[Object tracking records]
****************************************

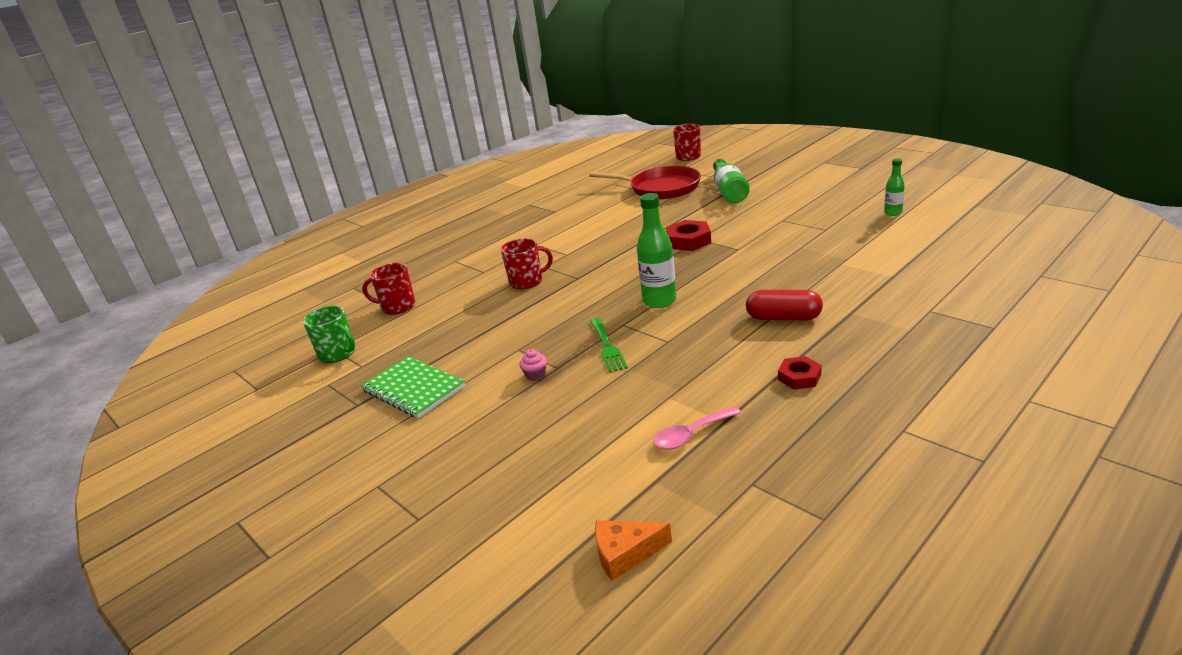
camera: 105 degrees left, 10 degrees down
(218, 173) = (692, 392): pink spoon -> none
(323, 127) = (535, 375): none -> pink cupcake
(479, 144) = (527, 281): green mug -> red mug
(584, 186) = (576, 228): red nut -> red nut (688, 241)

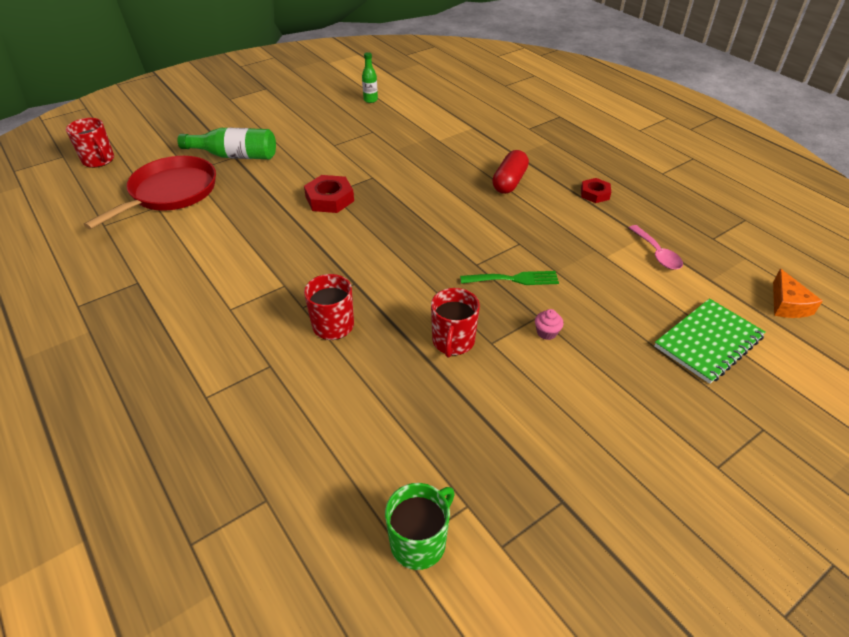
camera: 85 degrees left, 15 degrees up
(398, 307) = (312, 468): red mug -> red mug (453, 341)
(413, 389) = (543, 440): green notebook -> green notebook (708, 342)
(659, 301) = (444, 236): green bottle -> none

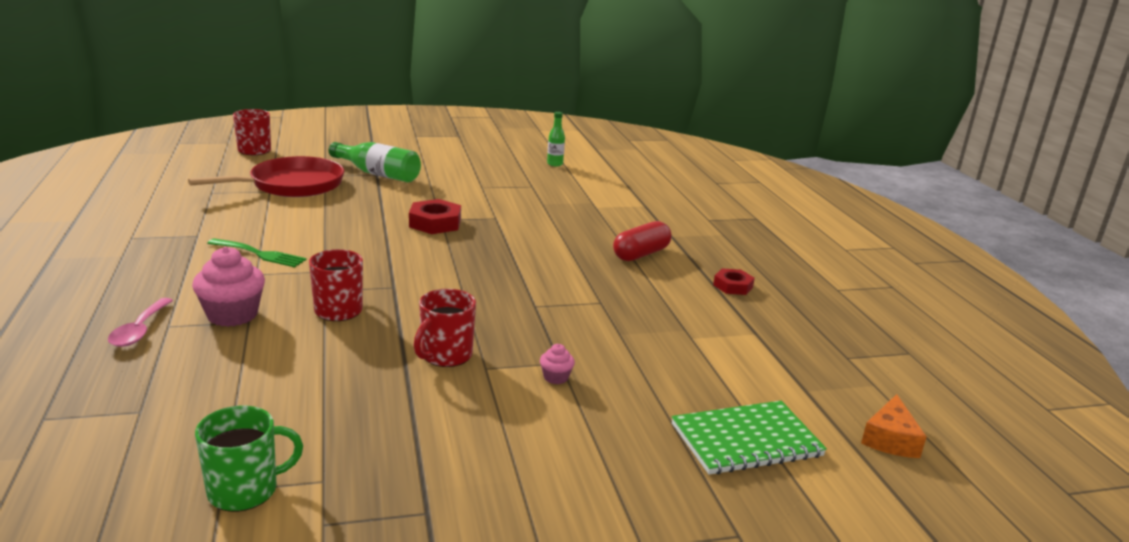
camera: 20 degrees right, 20 degrees down
(250, 364) = (232, 315): none -> pink cupcake
(514, 279) = (564, 327): green fork -> green fork (260, 254)
(657, 253) = (759, 351): pink spoon -> pink spoon (140, 330)

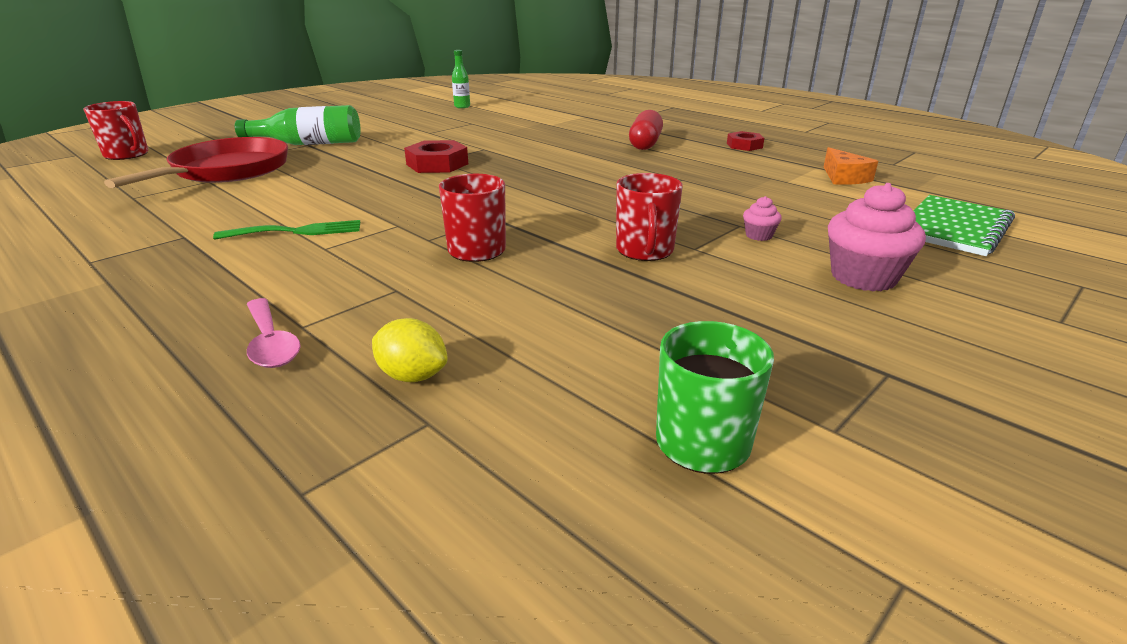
camera: 30 degrees left, 5 degrees up
(172, 381) = (412, 376): none -> yellow lemon
(232, 315) = (366, 290): pink cupcake -> pink cupcake (863, 277)
(890, 439) = (1013, 198): orange cheese -> orange cheese (843, 177)

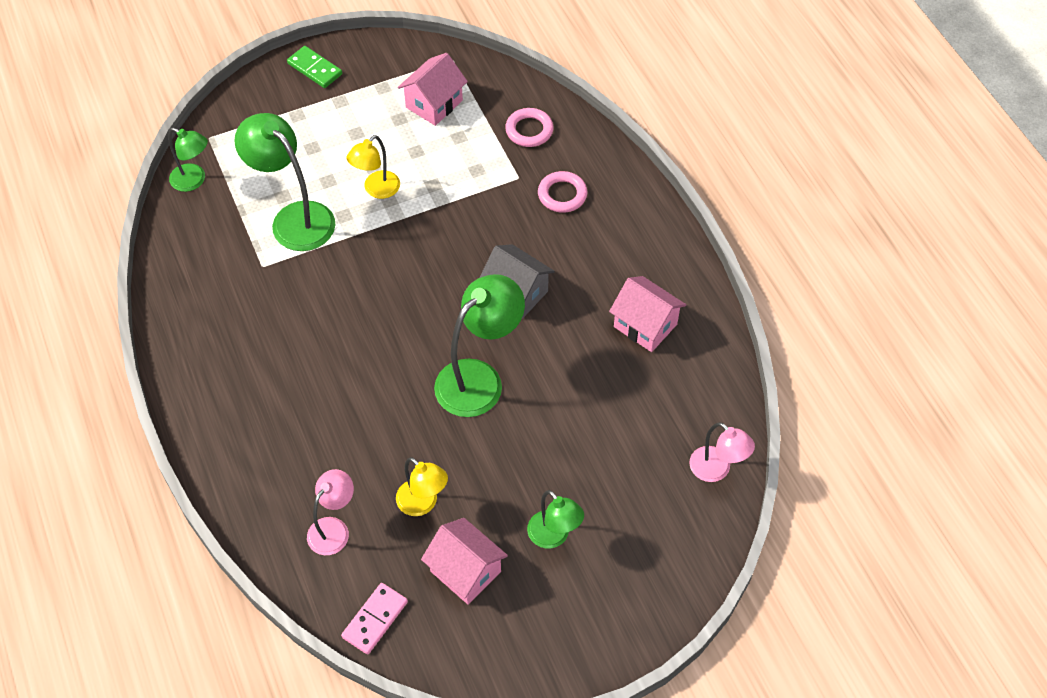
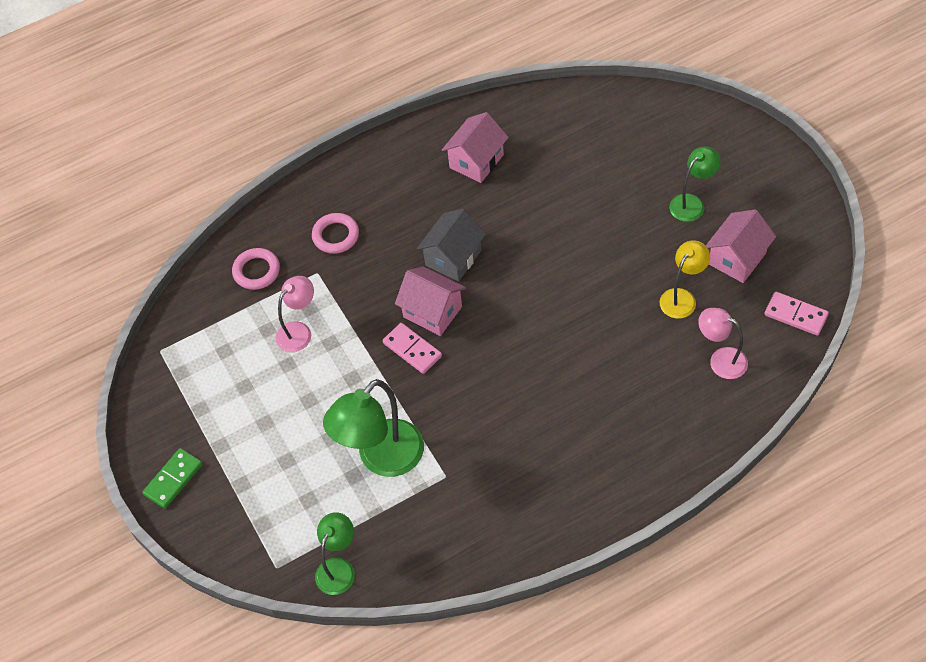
camera: 90 degrees left, 0 degrees up
(376, 190) = (340, 391): yellow lamp -> none
(410, 250) = (412, 350): none -> pink domino
(434, 104) = (223, 357): pink house -> pink house (432, 312)
(479, 378) = (549, 274): green lamp -> none
(716, 470) = (609, 104): pink lamp -> pink lamp (299, 331)

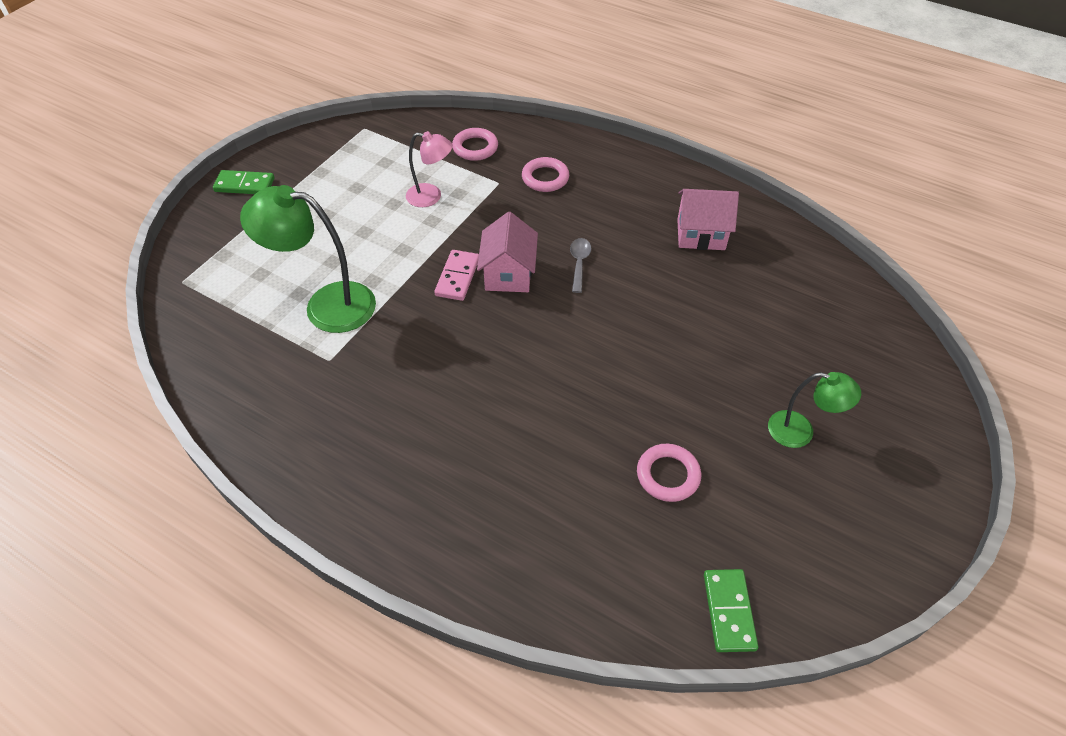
camera: 55 degrees right, 5 degrees down
(338, 568) = (196, 324): green lamp -> none
(453, 258) = (579, 263): grey house -> grey spoon
(682, 297) = (668, 475): yellow lamp -> pink ring
(720, 360) = (610, 551): pink lamp -> none
(737, 258) = (761, 510): pink house -> none
(795, 315) = (728, 611): pink domino -> green domino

****************************************

Task statement. The records must appear again word for word, though none of their pictures should.

Solution to the exercise.
camera: 105 degrees left, 10 degrees down
(218, 173) = (692, 392): pink spoon -> none
(323, 127) = (535, 375): none -> pink cupcake
(479, 144) = (527, 281): green mug -> red mug
(584, 186) = (576, 228): red nut -> red nut (688, 241)

camera: 85 degrees left, 15 degrees up
(398, 307) = (312, 468): red mug -> red mug (453, 341)
(413, 389) = (543, 440): green notebook -> green notebook (708, 342)
(659, 301) = (444, 236): green bottle -> none

camera: 20 degrees right, 20 degrees down
(250, 364) = (232, 315): none -> pink cupcake
(514, 279) = (564, 327): green fork -> green fork (260, 254)
(657, 253) = (759, 351): pink spoon -> pink spoon (140, 330)

camera: 30 degrees left, 5 degrees up
(172, 381) = (412, 376): none -> yellow lemon
(232, 315) = (366, 290): pink cupcake -> pink cupcake (863, 277)
(890, 439) = (1013, 198): orange cheese -> orange cheese (843, 177)

camera: 90 degrees left, 0 degrees up
(376, 190) = (340, 391): yellow lamp -> none
(410, 250) = (412, 350): none -> pink domino
(434, 104) = (223, 357): pink house -> pink house (432, 312)
(479, 378) = (549, 274): green lamp -> none
(716, 470) = (609, 104): pink lamp -> pink lamp (299, 331)

camera: 55 degrees right, 5 degrees down
(338, 568) = (196, 324): green lamp -> none
(453, 258) = (579, 263): grey house -> grey spoon
(682, 297) = (668, 475): yellow lamp -> pink ring
(720, 360) = (610, 551): pink lamp -> none
(737, 258) = (761, 510): pink house -> none
(795, 315) = (728, 611): pink domino -> green domino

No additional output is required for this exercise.